| Task description |
The expected result is a verbatim repetition of the lines from the start of the entries through the line containing "recolor | Löffel", with the pictures removed.

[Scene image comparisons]
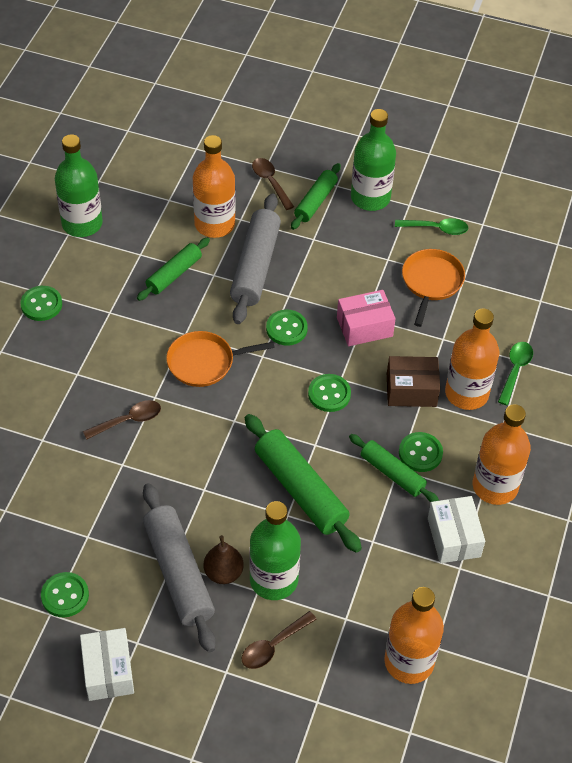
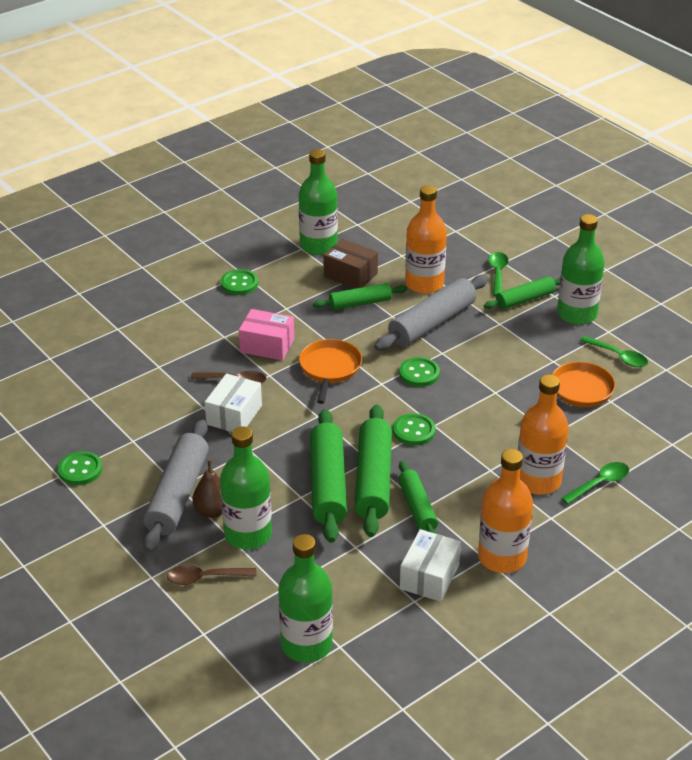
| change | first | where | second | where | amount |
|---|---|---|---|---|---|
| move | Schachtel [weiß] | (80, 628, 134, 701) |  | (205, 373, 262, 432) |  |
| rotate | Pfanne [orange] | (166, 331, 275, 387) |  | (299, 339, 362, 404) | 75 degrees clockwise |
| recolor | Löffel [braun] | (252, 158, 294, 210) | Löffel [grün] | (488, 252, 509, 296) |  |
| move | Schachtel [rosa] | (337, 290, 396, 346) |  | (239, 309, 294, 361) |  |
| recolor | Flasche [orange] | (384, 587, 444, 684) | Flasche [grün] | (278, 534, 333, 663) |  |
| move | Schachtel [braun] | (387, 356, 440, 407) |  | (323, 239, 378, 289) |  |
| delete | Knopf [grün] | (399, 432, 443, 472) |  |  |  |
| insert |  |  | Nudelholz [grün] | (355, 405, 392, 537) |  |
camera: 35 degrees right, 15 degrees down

| Response box |
| change | first | where | second | where | amount |
|---|---|---|---|---|---|
| move | Schachtel [weiß] | (80, 628, 134, 701) |  | (205, 373, 262, 432) |  |
| rotate | Pfanne [orange] | (166, 331, 275, 387) |  | (299, 339, 362, 404) | 75 degrees clockwise |
| recolor | Löffel [braun] | (252, 158, 294, 210) | Löffel [grün] | (488, 252, 509, 296) |  |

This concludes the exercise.